┌──

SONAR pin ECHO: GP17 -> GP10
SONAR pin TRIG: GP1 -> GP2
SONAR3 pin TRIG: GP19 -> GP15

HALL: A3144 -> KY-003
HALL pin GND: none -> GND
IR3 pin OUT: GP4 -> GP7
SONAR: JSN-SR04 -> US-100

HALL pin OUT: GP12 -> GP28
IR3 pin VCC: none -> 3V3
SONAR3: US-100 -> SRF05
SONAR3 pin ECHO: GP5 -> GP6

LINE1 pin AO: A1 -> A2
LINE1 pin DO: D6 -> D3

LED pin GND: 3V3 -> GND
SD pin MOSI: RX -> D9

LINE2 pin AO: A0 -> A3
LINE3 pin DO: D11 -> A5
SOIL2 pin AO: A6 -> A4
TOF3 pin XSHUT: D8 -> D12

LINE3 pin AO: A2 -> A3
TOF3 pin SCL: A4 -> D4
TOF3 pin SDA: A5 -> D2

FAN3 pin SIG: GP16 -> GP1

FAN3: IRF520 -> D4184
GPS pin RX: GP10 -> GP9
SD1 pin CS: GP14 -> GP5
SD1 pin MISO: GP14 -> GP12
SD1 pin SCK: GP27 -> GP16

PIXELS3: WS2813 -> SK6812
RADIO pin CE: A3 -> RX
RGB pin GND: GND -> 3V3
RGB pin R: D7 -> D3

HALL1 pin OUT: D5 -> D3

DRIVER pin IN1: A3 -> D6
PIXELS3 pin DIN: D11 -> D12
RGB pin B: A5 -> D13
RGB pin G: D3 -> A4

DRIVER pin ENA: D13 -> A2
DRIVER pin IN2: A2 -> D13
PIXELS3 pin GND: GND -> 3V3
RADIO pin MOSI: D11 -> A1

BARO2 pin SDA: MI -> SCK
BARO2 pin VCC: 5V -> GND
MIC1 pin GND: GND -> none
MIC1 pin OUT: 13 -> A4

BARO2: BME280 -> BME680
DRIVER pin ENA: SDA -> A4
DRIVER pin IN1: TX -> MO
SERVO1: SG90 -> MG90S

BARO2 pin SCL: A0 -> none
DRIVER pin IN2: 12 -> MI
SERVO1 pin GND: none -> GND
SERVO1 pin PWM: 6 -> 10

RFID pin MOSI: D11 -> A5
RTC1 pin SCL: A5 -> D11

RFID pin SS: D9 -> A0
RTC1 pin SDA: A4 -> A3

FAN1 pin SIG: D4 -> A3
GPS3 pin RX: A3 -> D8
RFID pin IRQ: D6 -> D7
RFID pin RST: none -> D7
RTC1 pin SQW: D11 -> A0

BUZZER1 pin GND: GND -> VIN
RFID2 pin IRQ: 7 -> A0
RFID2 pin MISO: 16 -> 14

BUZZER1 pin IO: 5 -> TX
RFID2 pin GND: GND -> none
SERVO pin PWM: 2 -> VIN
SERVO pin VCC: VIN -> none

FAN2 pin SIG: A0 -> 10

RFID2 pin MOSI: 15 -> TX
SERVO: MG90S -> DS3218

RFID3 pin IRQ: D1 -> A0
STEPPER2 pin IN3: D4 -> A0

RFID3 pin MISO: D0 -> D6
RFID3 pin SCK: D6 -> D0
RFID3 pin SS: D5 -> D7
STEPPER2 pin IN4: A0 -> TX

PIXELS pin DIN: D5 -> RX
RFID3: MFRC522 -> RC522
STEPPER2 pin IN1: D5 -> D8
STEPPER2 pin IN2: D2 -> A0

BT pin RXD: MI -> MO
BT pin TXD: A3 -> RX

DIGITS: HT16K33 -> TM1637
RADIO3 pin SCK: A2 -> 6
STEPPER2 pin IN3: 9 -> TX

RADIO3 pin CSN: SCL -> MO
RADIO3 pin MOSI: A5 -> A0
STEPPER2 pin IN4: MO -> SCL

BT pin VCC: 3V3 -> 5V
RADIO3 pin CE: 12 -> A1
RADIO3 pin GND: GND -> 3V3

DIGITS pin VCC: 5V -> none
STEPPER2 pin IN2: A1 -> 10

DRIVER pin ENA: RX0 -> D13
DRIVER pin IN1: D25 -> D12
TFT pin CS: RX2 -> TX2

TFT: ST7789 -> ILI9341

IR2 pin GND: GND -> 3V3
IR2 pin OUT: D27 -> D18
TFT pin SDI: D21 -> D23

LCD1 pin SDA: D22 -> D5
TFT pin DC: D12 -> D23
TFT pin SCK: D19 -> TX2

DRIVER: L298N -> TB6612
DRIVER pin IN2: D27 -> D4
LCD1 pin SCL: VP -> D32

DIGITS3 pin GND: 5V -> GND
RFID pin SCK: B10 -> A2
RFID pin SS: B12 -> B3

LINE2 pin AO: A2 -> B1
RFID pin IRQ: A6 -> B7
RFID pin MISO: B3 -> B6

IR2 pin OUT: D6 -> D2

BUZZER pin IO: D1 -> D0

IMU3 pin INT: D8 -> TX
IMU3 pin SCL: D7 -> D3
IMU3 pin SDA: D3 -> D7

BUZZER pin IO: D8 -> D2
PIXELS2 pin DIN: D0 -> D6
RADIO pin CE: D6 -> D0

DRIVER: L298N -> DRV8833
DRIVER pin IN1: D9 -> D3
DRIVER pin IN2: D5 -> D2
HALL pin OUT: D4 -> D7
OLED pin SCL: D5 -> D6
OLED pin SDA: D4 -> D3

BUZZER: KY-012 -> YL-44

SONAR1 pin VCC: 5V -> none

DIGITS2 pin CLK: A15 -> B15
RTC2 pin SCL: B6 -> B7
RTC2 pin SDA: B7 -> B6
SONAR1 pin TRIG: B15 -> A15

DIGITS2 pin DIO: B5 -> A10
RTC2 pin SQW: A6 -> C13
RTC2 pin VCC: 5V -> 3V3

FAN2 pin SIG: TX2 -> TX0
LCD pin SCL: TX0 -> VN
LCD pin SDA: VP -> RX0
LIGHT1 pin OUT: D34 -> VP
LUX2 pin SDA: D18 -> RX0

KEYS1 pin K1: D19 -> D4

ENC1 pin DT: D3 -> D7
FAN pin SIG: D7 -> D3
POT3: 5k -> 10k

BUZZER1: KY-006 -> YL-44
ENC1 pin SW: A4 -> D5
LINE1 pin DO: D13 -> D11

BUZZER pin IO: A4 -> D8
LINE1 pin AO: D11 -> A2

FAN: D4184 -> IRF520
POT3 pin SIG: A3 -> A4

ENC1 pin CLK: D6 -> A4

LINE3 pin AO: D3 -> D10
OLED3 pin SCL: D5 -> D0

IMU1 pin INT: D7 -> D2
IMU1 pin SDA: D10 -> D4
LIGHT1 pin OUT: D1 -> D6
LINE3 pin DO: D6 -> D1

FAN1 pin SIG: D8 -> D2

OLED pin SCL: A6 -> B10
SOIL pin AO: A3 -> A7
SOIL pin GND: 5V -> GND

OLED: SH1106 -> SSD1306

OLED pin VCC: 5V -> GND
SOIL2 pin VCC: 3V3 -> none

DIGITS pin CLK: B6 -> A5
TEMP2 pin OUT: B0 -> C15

└──

▶ _What to produce_
Starting with the line above that holds "BARO2 pin VCC: 5V -> GND" and stopping with the line that holds "RTC1 pin SQW: D11 -> A0", reproduce each line exactly, omitting all other lines.

▶ _Exercise output_
BARO2 pin VCC: 5V -> GND
MIC1 pin GND: GND -> none
MIC1 pin OUT: 13 -> A4

BARO2: BME280 -> BME680
DRIVER pin ENA: SDA -> A4
DRIVER pin IN1: TX -> MO
SERVO1: SG90 -> MG90S

BARO2 pin SCL: A0 -> none
DRIVER pin IN2: 12 -> MI
SERVO1 pin GND: none -> GND
SERVO1 pin PWM: 6 -> 10

RFID pin MOSI: D11 -> A5
RTC1 pin SCL: A5 -> D11

RFID pin SS: D9 -> A0
RTC1 pin SDA: A4 -> A3

FAN1 pin SIG: D4 -> A3
GPS3 pin RX: A3 -> D8
RFID pin IRQ: D6 -> D7
RFID pin RST: none -> D7
RTC1 pin SQW: D11 -> A0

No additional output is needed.